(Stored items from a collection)
###

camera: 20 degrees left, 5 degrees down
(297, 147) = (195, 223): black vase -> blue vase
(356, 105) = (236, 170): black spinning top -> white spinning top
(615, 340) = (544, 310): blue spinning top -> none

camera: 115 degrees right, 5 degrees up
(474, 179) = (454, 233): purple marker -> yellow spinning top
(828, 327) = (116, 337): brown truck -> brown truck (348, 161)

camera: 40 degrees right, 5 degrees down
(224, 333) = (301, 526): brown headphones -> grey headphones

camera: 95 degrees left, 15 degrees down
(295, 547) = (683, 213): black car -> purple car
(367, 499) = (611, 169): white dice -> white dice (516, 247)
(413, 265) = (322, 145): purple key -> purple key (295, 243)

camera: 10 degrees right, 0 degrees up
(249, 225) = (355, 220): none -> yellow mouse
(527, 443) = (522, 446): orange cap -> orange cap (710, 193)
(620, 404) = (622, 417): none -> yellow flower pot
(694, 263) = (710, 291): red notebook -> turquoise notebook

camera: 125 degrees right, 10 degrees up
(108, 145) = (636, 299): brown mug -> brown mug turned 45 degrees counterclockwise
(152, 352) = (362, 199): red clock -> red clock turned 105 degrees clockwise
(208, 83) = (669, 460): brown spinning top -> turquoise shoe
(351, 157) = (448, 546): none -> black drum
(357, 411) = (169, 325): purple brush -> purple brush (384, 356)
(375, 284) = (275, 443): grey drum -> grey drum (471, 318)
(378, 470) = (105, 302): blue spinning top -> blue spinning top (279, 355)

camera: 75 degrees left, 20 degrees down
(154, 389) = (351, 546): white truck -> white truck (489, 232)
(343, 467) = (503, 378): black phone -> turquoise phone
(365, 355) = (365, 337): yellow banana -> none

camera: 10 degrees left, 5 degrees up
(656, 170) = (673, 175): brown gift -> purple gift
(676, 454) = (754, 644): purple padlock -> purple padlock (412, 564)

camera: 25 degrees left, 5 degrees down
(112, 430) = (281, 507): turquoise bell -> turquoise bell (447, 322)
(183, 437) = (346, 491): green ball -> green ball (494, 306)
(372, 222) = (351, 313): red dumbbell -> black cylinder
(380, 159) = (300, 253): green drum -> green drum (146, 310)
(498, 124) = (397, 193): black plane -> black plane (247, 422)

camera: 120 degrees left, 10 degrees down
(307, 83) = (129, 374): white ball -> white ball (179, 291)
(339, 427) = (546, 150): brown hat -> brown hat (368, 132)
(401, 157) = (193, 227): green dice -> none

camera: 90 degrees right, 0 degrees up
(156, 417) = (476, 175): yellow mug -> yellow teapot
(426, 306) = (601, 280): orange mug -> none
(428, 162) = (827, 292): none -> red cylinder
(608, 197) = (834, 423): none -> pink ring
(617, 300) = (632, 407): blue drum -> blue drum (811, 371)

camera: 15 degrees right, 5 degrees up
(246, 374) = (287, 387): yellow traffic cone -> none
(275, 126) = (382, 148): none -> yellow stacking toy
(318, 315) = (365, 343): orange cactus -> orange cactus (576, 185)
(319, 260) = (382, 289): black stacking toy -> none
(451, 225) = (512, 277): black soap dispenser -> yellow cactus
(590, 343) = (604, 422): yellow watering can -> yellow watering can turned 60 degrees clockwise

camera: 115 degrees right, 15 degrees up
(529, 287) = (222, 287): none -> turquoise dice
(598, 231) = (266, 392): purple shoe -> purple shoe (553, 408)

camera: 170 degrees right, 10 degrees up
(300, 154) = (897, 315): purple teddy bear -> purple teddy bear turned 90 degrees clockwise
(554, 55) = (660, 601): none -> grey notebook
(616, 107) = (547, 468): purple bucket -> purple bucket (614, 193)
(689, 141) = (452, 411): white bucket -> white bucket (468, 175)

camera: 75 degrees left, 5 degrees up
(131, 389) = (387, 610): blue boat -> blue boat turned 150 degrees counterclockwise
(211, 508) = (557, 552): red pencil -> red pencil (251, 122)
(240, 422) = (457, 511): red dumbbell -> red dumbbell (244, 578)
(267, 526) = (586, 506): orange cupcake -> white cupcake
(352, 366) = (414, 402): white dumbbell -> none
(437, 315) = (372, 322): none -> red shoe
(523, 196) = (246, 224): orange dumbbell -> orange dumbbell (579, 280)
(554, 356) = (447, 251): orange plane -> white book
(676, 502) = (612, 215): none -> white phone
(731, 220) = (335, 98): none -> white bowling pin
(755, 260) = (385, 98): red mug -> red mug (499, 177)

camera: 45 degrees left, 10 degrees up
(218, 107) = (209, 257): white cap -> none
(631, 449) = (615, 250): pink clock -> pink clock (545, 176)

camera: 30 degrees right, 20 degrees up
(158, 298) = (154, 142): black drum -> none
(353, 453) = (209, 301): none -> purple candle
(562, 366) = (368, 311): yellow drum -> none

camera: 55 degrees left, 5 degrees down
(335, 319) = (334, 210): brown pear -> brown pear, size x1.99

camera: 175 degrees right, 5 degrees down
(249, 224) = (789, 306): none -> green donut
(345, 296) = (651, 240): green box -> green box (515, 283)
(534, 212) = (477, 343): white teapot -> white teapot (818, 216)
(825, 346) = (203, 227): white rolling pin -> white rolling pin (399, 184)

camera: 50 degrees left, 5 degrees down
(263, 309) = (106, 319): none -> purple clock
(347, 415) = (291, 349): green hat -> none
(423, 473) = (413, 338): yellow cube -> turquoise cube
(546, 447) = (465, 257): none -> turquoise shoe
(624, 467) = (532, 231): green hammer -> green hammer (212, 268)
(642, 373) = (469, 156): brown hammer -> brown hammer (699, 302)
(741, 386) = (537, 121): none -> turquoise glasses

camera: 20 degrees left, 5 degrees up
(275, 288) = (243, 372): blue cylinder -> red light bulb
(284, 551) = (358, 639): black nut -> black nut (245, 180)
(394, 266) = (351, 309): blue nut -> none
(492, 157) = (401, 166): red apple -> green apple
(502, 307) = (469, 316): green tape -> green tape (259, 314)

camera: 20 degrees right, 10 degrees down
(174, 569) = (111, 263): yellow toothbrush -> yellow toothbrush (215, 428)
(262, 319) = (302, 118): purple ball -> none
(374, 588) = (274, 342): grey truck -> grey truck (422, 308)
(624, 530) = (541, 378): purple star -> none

###

Problem ▸ Taking the entries above, restate exactly those lines that fall between the line with "(401, 157) = (193, 227): green dice -> none" and the line with "(617, 300) = (632, 407): blue", keeping both of those lines too.

Written solution ▸
(401, 157) = (193, 227): green dice -> none

camera: 90 degrees right, 0 degrees up
(156, 417) = (476, 175): yellow mug -> yellow teapot
(426, 306) = (601, 280): orange mug -> none
(428, 162) = (827, 292): none -> red cylinder
(608, 197) = (834, 423): none -> pink ring
(617, 300) = (632, 407): blue drum -> blue drum (811, 371)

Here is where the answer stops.